[Edit tracking data]
---

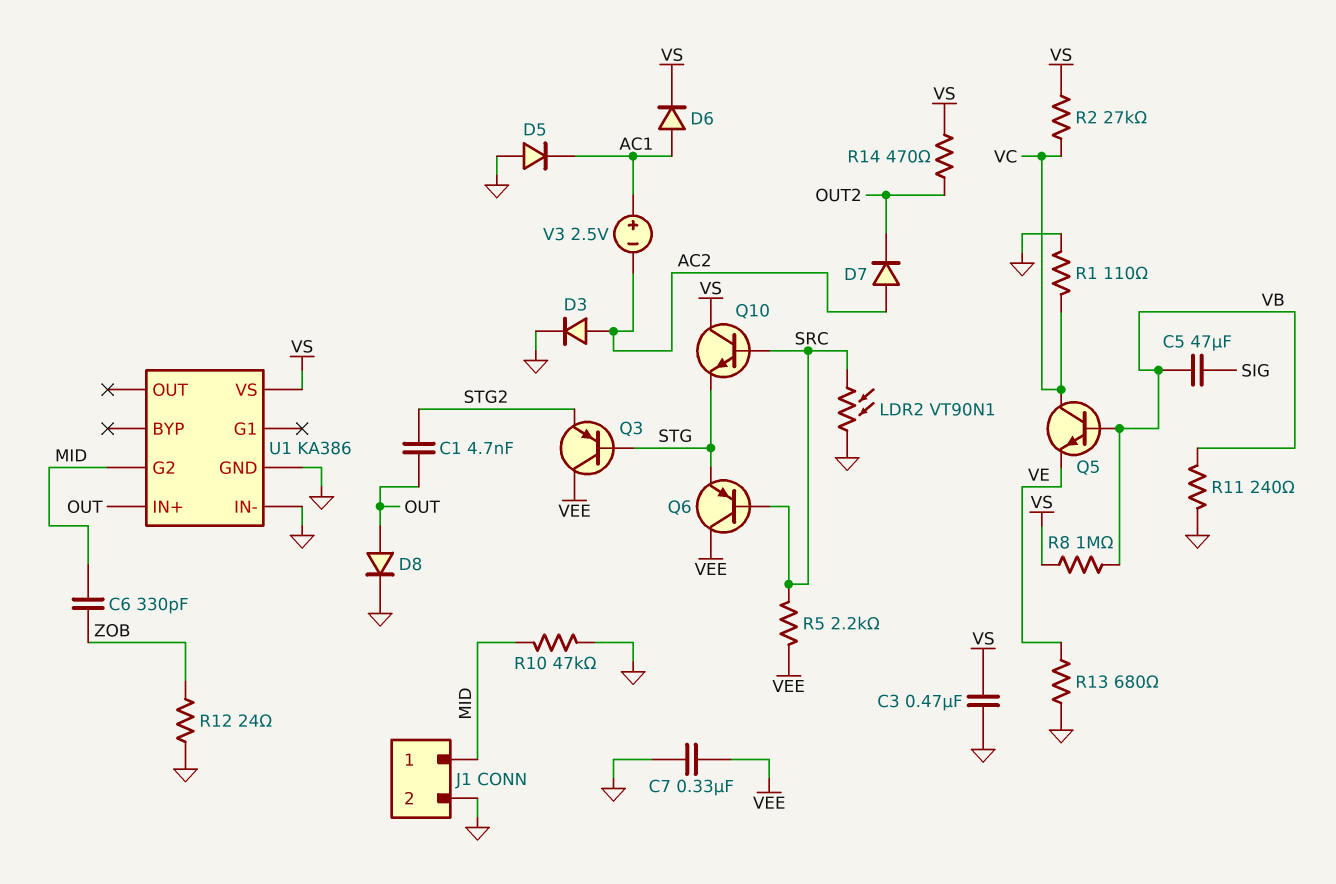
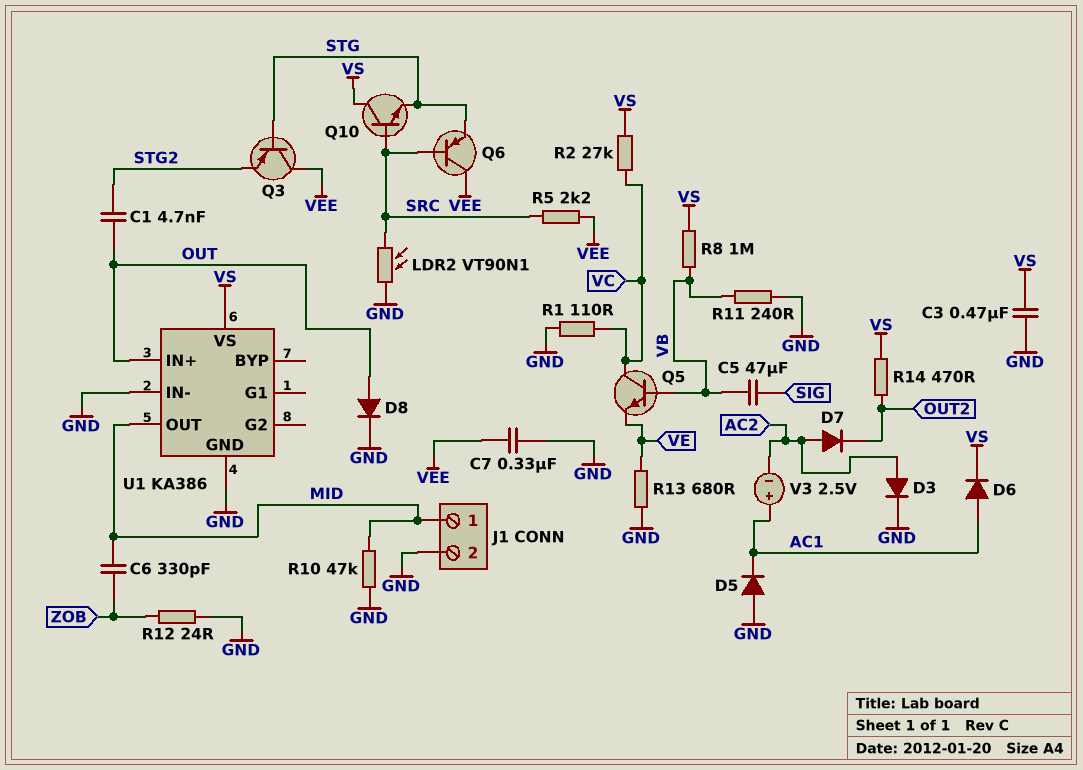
U1 pin G2: MID -> none
U1 pin OUT: none -> MID

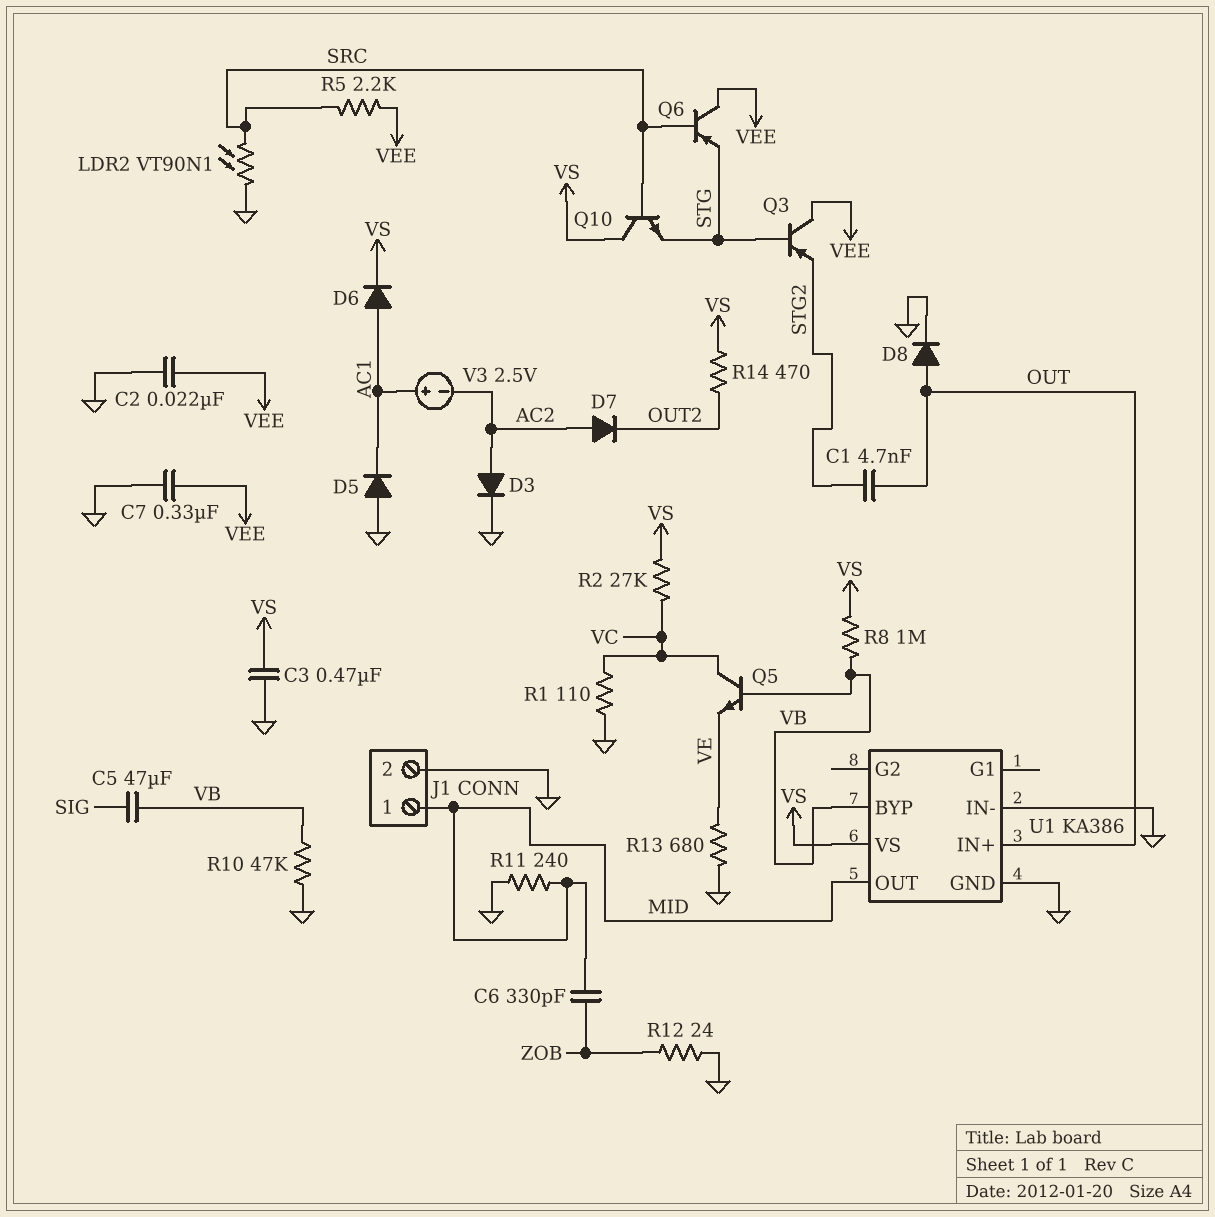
C2: none -> 22nF (GND, VEE)
R10: 47k (GND, MID) -> 47k (GND, VB)
R11: 240 (GND, VB) -> 240 (GND, MID)
U1 pin BYP: none -> VB

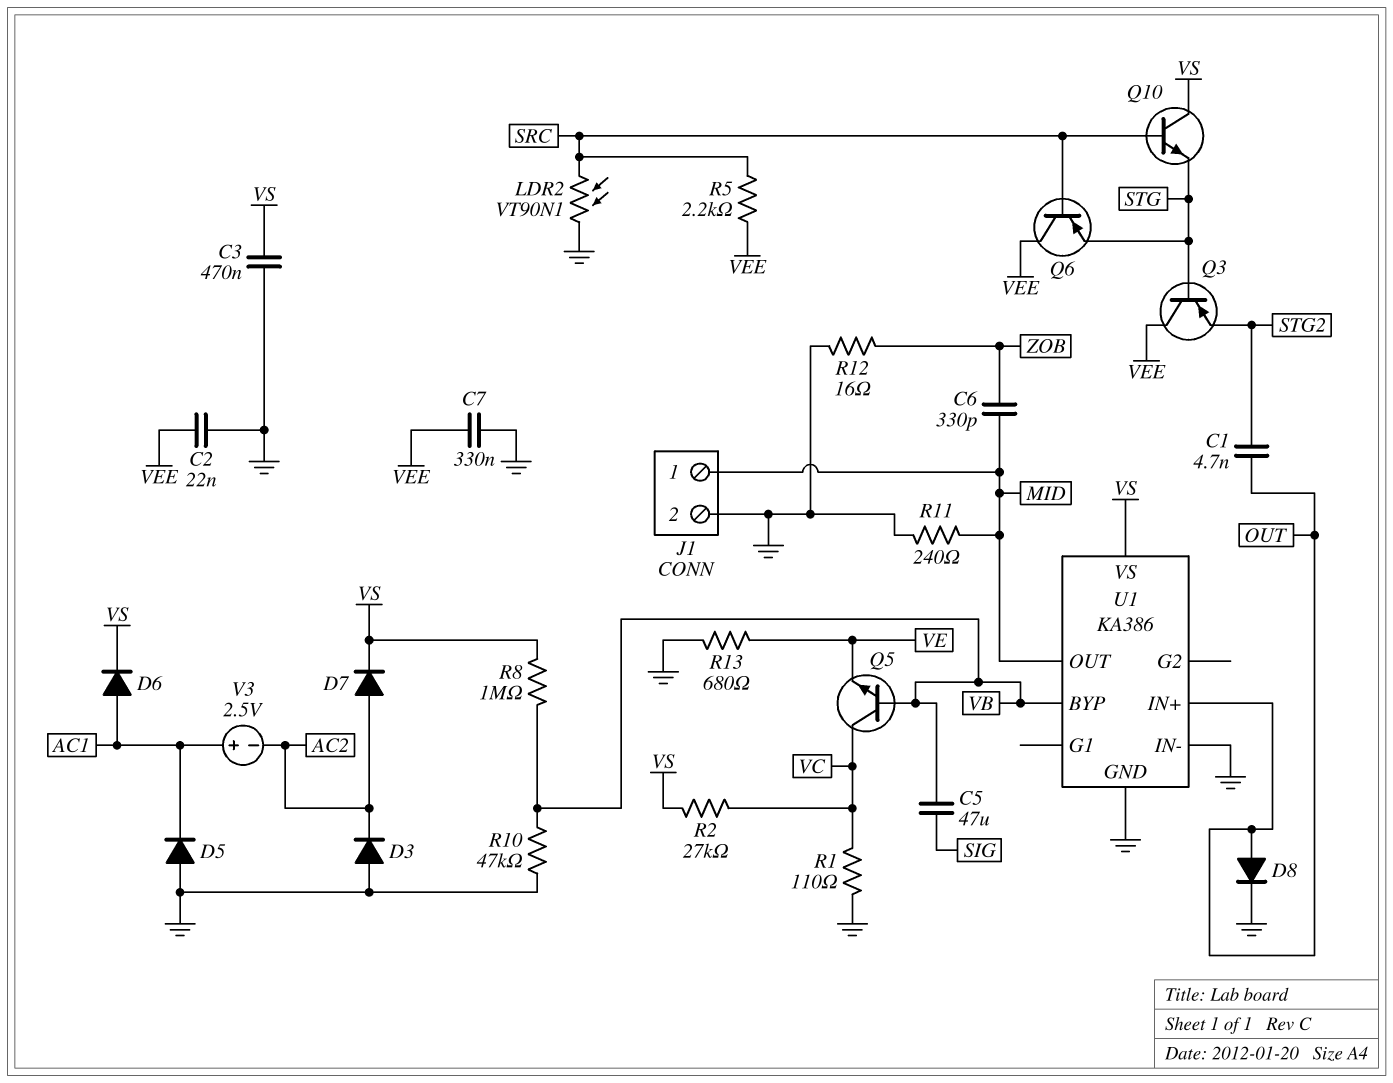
D3: diode (A AC2, K GND) -> diode (A GND, K AC2)
D7: diode (A AC2, K OUT2) -> diode (A AC2, K VS)
R12: 24 (GND, ZOB) -> 16 (GND, ZOB)
R14: 470 (OUT2, VS) -> none

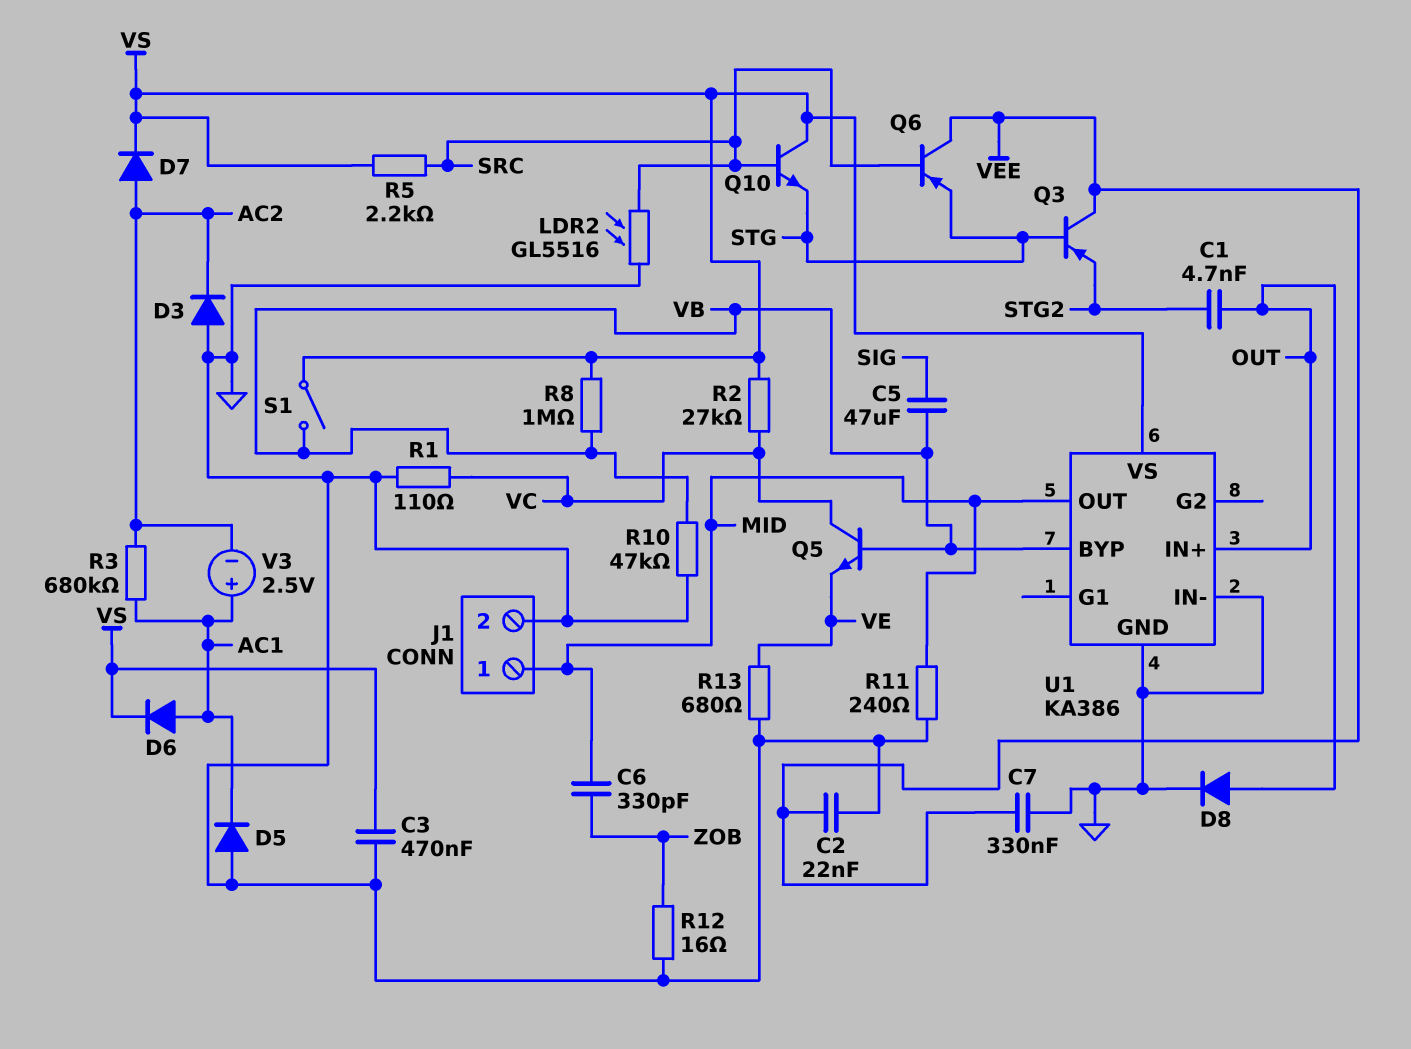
LDR2: VT90N1 (GND, SRC) -> GL5516 (GND, SRC)
R3: none -> 680k (AC1, AC2)
R5: 2.2k (SRC, VEE) -> 2.2k (SRC, VS)
S1: none -> switch (VB, VS)

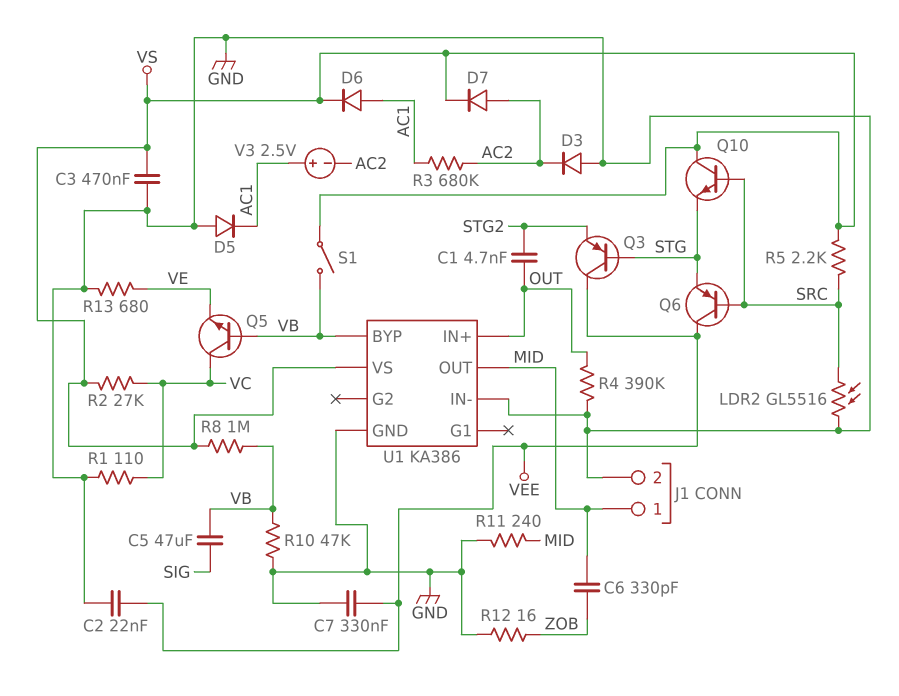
D8: diode (A OUT, K GND) -> none
R4: none -> 390k (GND, OUT)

---

## YOUR INSTRUCTIONS
Transcribe exactly, and only, the lines from the one containing "U1 pin OUT: none -> MID" through the last line of the records above, both included; leave out the pictures.

## EXERCISE RESULT
U1 pin OUT: none -> MID

C2: none -> 22nF (GND, VEE)
R10: 47k (GND, MID) -> 47k (GND, VB)
R11: 240 (GND, VB) -> 240 (GND, MID)
U1 pin BYP: none -> VB

D3: diode (A AC2, K GND) -> diode (A GND, K AC2)
D7: diode (A AC2, K OUT2) -> diode (A AC2, K VS)
R12: 24 (GND, ZOB) -> 16 (GND, ZOB)
R14: 470 (OUT2, VS) -> none

LDR2: VT90N1 (GND, SRC) -> GL5516 (GND, SRC)
R3: none -> 680k (AC1, AC2)
R5: 2.2k (SRC, VEE) -> 2.2k (SRC, VS)
S1: none -> switch (VB, VS)

D8: diode (A OUT, K GND) -> none
R4: none -> 390k (GND, OUT)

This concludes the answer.